### STORED DATA
◇ ◇ ◇

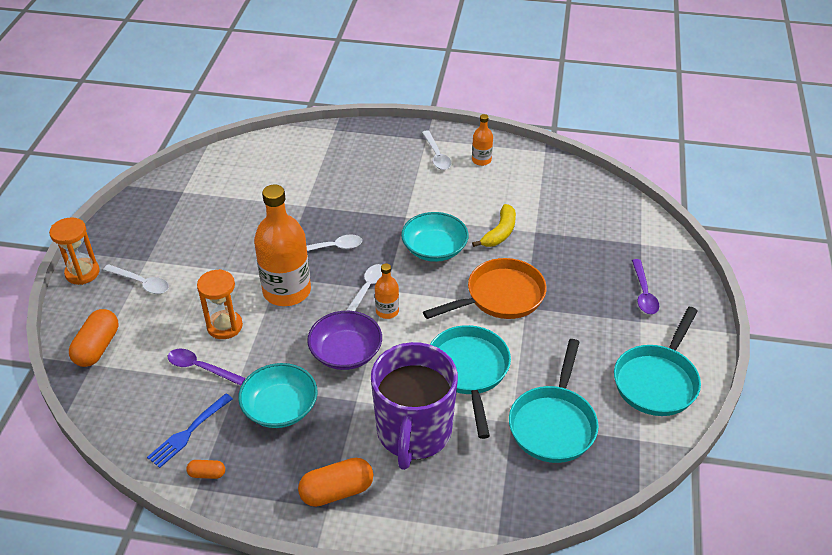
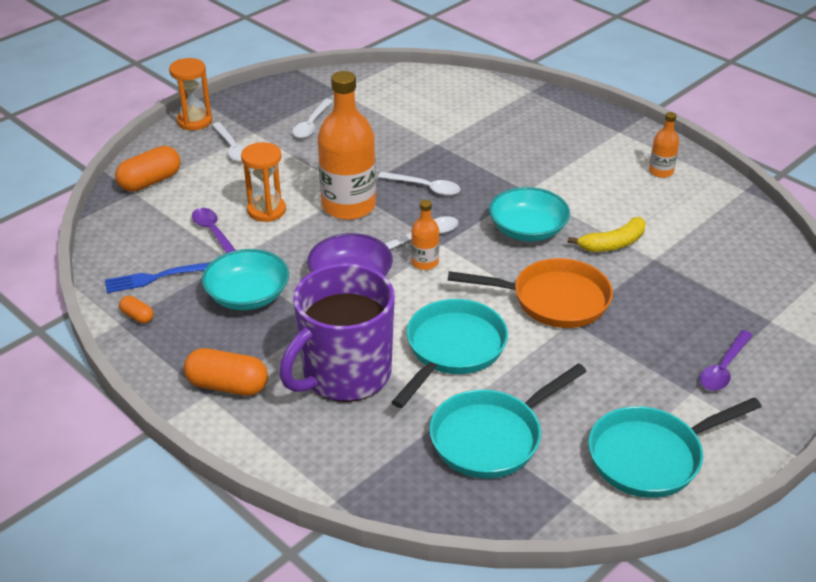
camera: 35 degrees right, 5 degrees down
(436, 155) = (615, 150): white spoon -> white spoon (311, 124)

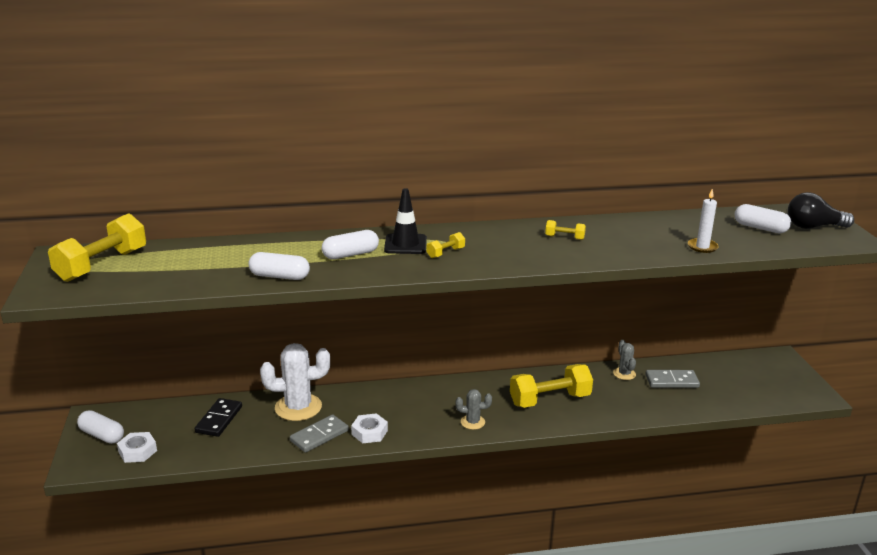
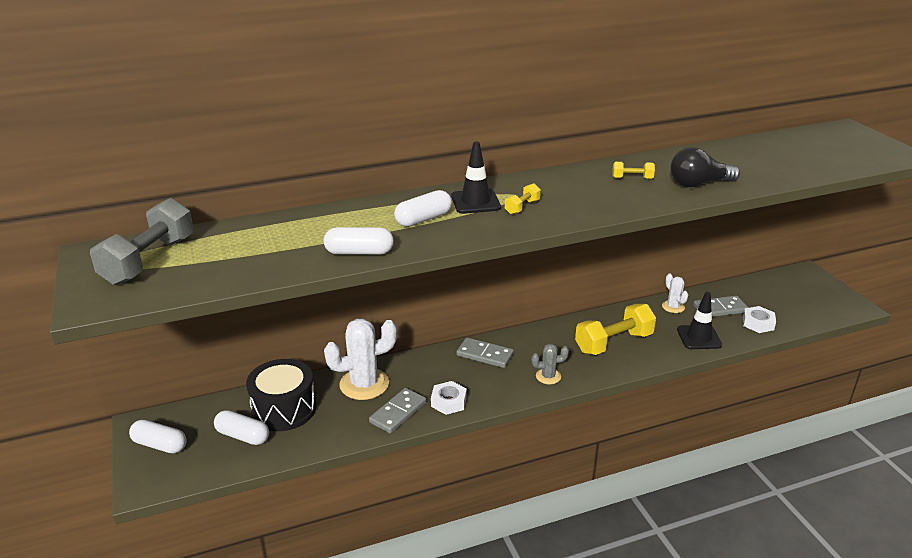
camera: 10 degrees left, 5 degrees up
(102, 265) = (149, 260): yellow dumbbell -> grey dumbbell
(137, 451) = (207, 458): white nut -> white nut (758, 323)
(219, 419) = (284, 409): black domino -> black drum
(420, 395) = (485, 355): none -> grey domino
(624, 374) = (673, 307): grey cactus -> white cactus
(638, 405) = (699, 337): none -> black traffic cone
(702, 247) = (769, 175): white candle -> none
(760, 228) = (810, 150): white capsule -> white capsule (243, 436)
(813, 227) = (857, 145): black light bulb -> black light bulb (698, 184)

◇ ◇ ◇

### WHAT IS NEEDED
A verbatim printout of the entries above is expected, free of pictures.

### PROBLEM SOLUTION
camera: 35 degrees right, 5 degrees down
(436, 155) = (615, 150): white spoon -> white spoon (311, 124)

camera: 10 degrees left, 5 degrees up
(102, 265) = (149, 260): yellow dumbbell -> grey dumbbell
(137, 451) = (207, 458): white nut -> white nut (758, 323)
(219, 419) = (284, 409): black domino -> black drum
(420, 395) = (485, 355): none -> grey domino
(624, 374) = (673, 307): grey cactus -> white cactus
(638, 405) = (699, 337): none -> black traffic cone
(702, 247) = (769, 175): white candle -> none
(760, 228) = (810, 150): white capsule -> white capsule (243, 436)
(813, 227) = (857, 145): black light bulb -> black light bulb (698, 184)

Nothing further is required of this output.